# Exercise brief
Write out the following listing's lines from the one with "BT102: 1.5V (plus" to the one with "R102: 18k (GND, IC103/RST)", exactly, with both included and no others.

# Dataset extract
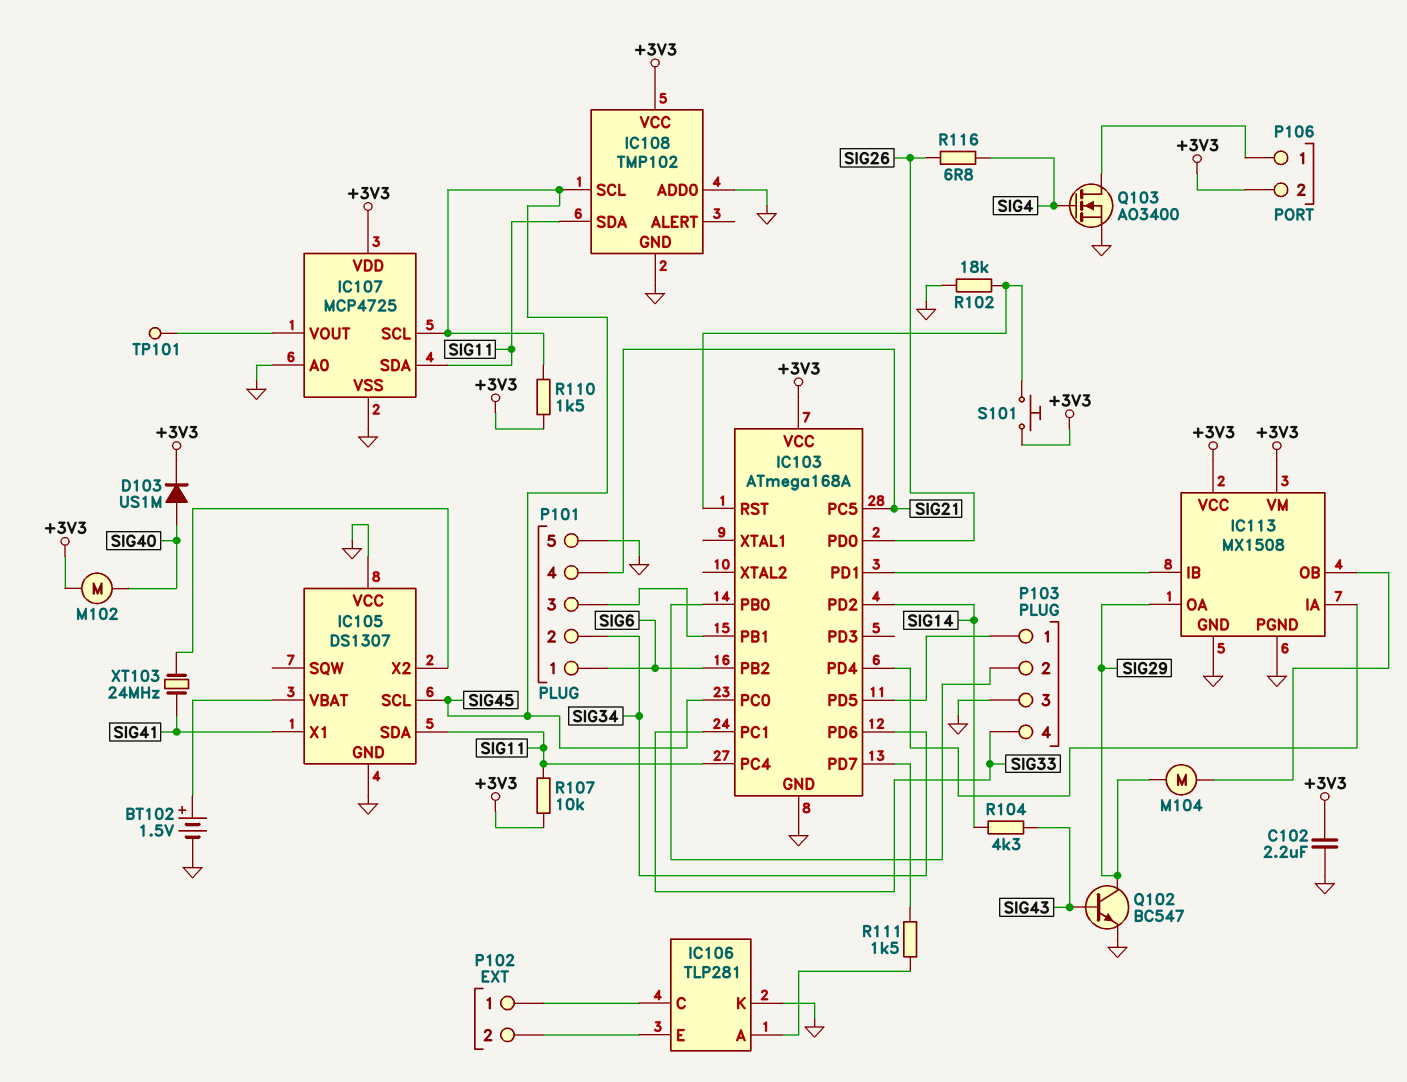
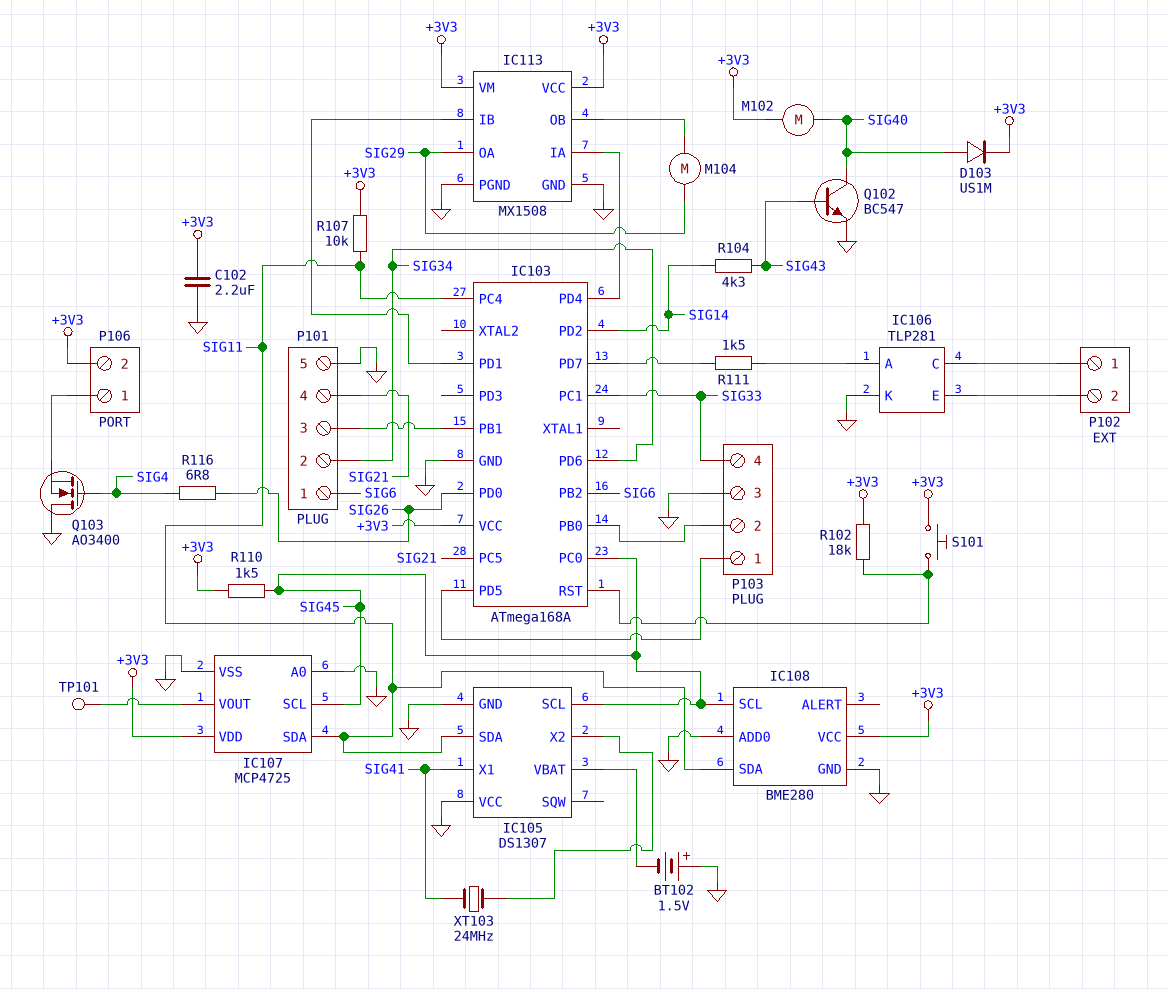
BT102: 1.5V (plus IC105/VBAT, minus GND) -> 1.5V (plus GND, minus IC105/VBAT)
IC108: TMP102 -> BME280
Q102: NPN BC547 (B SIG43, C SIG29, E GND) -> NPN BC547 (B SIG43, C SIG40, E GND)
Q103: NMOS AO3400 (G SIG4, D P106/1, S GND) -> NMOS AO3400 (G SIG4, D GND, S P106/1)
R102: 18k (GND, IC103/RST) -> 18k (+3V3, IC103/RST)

...

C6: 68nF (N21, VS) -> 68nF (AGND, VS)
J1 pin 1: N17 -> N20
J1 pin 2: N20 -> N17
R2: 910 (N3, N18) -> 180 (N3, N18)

# Problem solution
BT102: 1.5V (plus IC105/VBAT, minus GND) -> 1.5V (plus GND, minus IC105/VBAT)
IC108: TMP102 -> BME280
Q102: NPN BC547 (B SIG43, C SIG29, E GND) -> NPN BC547 (B SIG43, C SIG40, E GND)
Q103: NMOS AO3400 (G SIG4, D P106/1, S GND) -> NMOS AO3400 (G SIG4, D GND, S P106/1)
R102: 18k (GND, IC103/RST) -> 18k (+3V3, IC103/RST)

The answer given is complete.